What is expected: Copy out only the lines running from the one that contains "(702, 432) = (901, 578): blue" through the end of the listing. Pictures stay out.

============

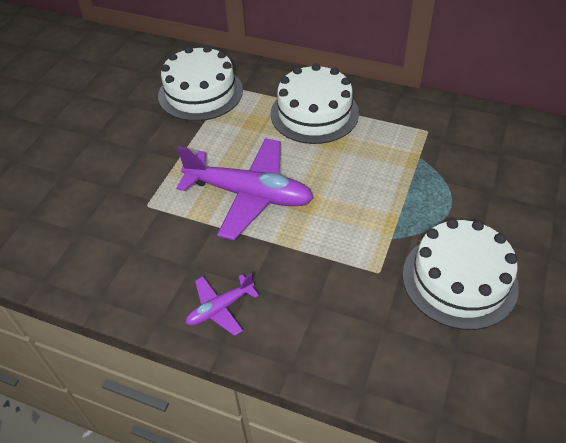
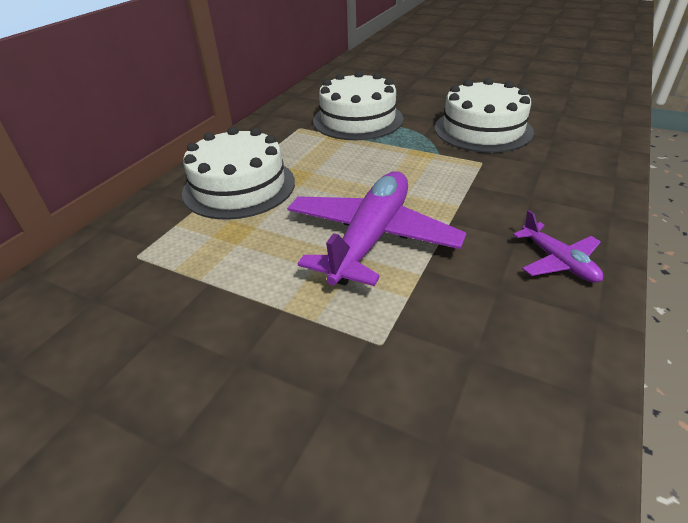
camera: 85 degrees left, 10 degrees down
(200, 93) = (129, 287): white cake -> white cake (358, 120)

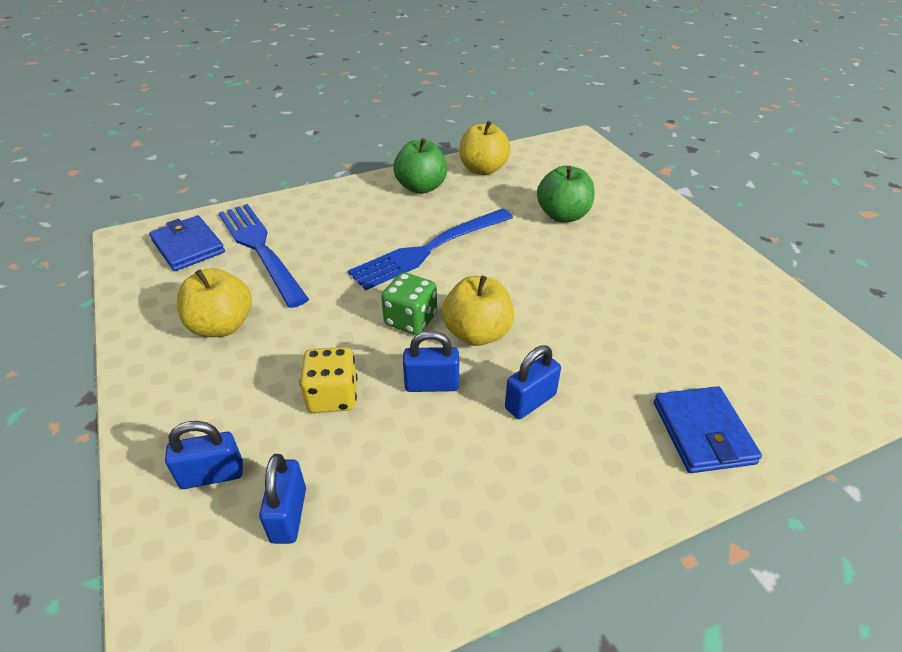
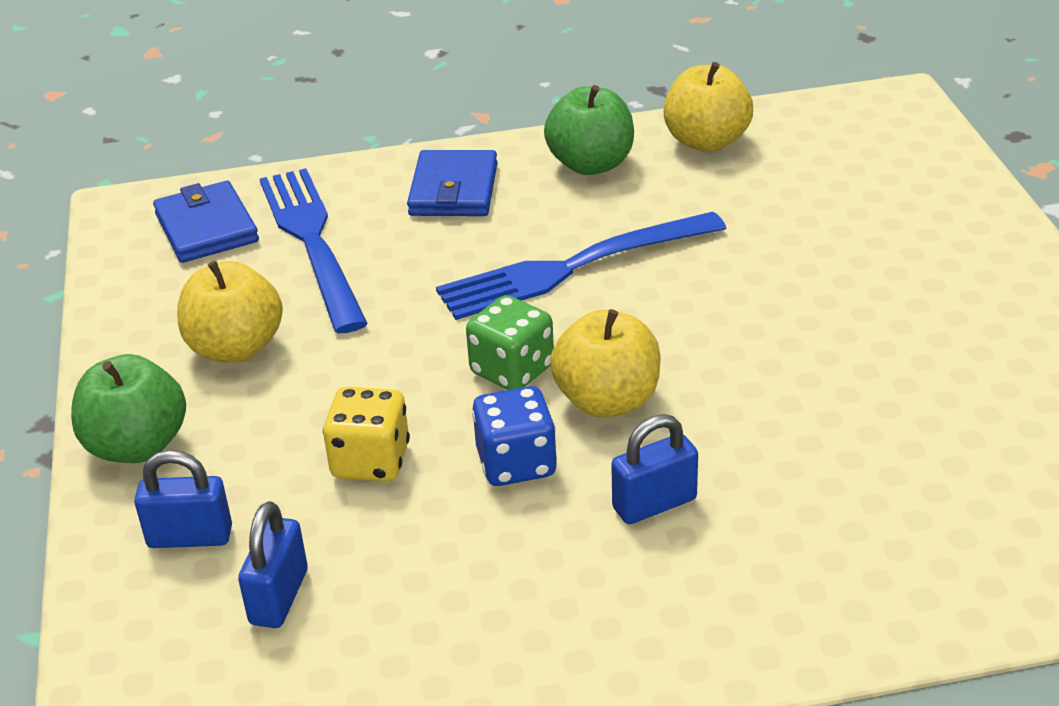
camera: 15 degrees right, 5 degrees down
(432, 384) = (516, 463): blue padlock -> blue dice
(563, 215) = (815, 232): green apple -> green apple (137, 446)
(702, 432) = (901, 578): blue wallet -> blue wallet (453, 190)

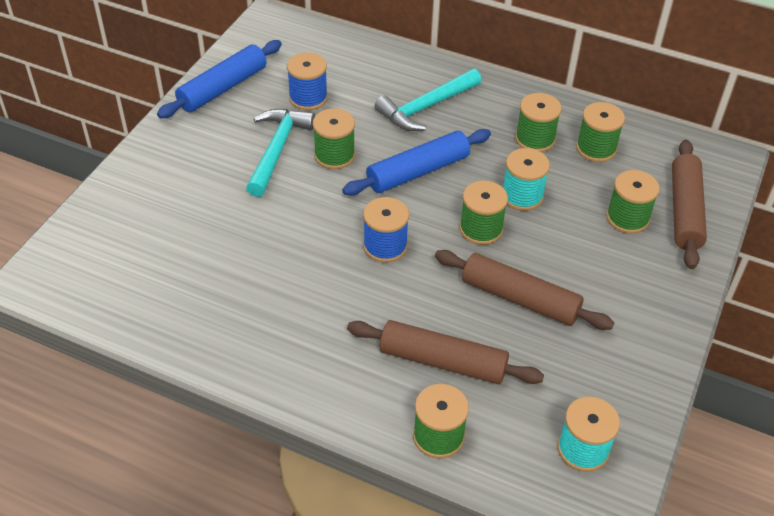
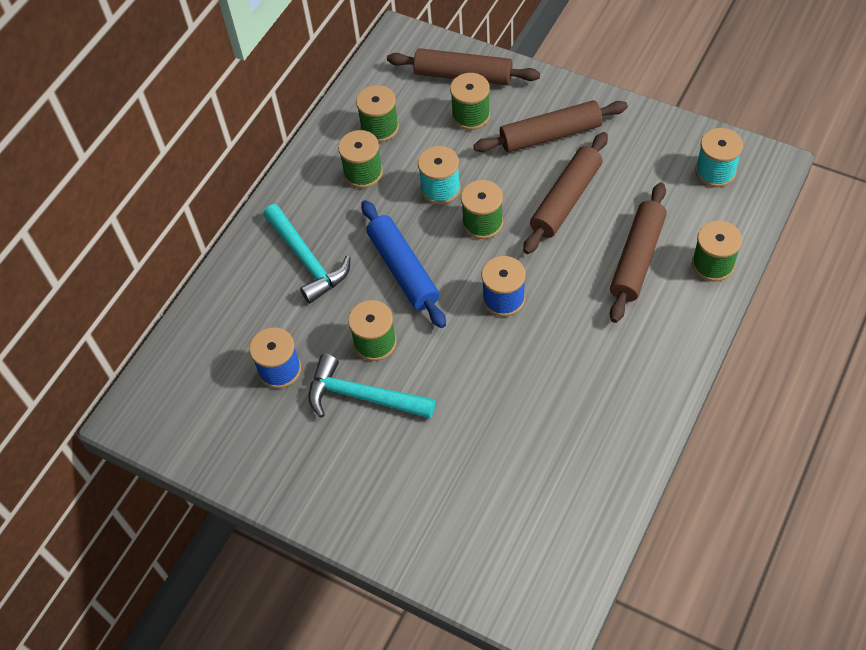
camera: 80 degrees left, 10 degrees up
(223, 88) = (252, 458): blue rolling pin -> none
(612, 286) = (550, 135): none -> brown rolling pin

============

Response to the task:
(702, 432) = (901, 578): blue wallet -> blue wallet (453, 190)

camera: 80 degrees left, 10 degrees up
(223, 88) = (252, 458): blue rolling pin -> none
(612, 286) = (550, 135): none -> brown rolling pin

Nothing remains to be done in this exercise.